Task to complete:
First find the line with "(299, 370) = (386, 342): red" in the entries below, then set down exactly every line through the line with "(485, 389) = (697, 194): brown", that line included.

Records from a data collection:

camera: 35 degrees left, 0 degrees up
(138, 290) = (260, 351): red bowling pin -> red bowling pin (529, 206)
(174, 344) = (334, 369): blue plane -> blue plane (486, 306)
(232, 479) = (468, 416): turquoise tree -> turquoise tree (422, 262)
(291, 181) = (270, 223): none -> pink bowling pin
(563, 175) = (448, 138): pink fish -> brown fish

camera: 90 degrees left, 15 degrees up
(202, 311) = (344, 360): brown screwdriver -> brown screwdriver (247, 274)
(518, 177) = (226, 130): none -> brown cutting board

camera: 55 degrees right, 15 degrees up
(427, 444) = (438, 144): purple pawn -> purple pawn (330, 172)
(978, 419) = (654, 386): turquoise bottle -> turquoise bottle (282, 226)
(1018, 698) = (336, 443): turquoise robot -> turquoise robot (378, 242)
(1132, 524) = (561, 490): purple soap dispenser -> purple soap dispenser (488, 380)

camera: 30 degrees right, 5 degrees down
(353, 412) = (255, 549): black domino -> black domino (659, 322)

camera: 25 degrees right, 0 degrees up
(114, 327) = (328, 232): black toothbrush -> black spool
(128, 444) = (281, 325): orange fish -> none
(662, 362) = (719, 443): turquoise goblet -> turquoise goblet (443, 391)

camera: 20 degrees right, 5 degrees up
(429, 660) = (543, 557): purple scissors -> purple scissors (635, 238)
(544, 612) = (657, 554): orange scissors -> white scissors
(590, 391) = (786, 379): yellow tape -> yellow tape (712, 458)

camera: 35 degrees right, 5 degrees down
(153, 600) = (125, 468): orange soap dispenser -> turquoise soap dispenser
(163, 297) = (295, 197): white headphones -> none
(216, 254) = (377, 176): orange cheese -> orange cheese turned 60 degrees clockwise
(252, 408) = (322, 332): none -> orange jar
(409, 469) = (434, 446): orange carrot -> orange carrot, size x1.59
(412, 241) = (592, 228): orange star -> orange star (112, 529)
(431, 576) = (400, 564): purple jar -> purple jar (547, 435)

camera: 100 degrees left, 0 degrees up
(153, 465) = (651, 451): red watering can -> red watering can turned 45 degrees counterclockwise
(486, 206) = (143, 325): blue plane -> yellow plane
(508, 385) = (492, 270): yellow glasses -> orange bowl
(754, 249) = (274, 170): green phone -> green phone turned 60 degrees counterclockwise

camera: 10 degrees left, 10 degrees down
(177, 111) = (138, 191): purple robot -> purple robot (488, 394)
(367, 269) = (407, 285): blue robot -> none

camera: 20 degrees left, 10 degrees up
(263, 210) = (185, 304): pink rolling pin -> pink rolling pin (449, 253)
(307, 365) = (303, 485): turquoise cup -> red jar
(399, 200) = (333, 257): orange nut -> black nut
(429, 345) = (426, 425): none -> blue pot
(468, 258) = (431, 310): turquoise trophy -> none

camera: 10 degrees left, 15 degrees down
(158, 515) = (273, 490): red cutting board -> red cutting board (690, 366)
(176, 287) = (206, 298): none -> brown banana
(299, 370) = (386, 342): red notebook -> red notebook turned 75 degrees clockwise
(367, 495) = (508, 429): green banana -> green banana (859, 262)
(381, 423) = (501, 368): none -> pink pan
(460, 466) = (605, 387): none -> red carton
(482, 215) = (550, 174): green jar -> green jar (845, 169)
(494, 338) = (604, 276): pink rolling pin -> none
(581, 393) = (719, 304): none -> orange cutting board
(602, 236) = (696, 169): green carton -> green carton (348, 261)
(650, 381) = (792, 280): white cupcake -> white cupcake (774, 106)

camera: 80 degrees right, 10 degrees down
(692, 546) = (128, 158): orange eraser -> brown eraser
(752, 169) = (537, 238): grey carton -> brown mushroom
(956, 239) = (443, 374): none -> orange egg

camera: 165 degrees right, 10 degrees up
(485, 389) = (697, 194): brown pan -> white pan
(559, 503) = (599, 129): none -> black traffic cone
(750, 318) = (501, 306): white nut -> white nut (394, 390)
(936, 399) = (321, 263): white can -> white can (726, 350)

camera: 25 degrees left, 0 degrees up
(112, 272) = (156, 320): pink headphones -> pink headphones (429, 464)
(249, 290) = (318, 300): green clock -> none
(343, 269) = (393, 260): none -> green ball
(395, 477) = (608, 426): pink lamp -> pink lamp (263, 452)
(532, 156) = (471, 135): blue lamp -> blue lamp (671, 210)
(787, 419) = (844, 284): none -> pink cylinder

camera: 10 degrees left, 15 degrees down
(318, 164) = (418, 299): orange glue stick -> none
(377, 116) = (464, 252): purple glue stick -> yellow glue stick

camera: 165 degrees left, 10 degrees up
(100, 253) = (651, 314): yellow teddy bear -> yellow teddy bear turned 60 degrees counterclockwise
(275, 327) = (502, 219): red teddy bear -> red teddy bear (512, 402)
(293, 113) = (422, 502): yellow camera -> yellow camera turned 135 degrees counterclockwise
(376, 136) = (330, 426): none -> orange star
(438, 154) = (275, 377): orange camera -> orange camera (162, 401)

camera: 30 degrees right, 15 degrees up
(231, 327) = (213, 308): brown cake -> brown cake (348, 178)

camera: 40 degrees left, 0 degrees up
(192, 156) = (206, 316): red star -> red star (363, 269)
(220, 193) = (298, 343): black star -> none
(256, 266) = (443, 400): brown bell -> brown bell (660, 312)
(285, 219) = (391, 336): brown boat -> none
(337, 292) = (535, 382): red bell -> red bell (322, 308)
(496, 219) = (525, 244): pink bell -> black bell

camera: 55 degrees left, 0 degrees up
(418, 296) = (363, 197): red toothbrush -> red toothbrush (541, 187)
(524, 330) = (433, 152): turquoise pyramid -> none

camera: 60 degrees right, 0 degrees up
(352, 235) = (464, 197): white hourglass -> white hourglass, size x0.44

Answer to this task:
(299, 370) = (386, 342): red notebook -> red notebook turned 75 degrees clockwise
(367, 495) = (508, 429): green banana -> green banana (859, 262)
(381, 423) = (501, 368): none -> pink pan
(460, 466) = (605, 387): none -> red carton
(482, 215) = (550, 174): green jar -> green jar (845, 169)
(494, 338) = (604, 276): pink rolling pin -> none
(581, 393) = (719, 304): none -> orange cutting board
(602, 236) = (696, 169): green carton -> green carton (348, 261)
(650, 381) = (792, 280): white cupcake -> white cupcake (774, 106)

camera: 80 degrees right, 10 degrees down
(692, 546) = (128, 158): orange eraser -> brown eraser
(752, 169) = (537, 238): grey carton -> brown mushroom
(956, 239) = (443, 374): none -> orange egg

camera: 165 degrees right, 10 degrees up
(485, 389) = (697, 194): brown pan -> white pan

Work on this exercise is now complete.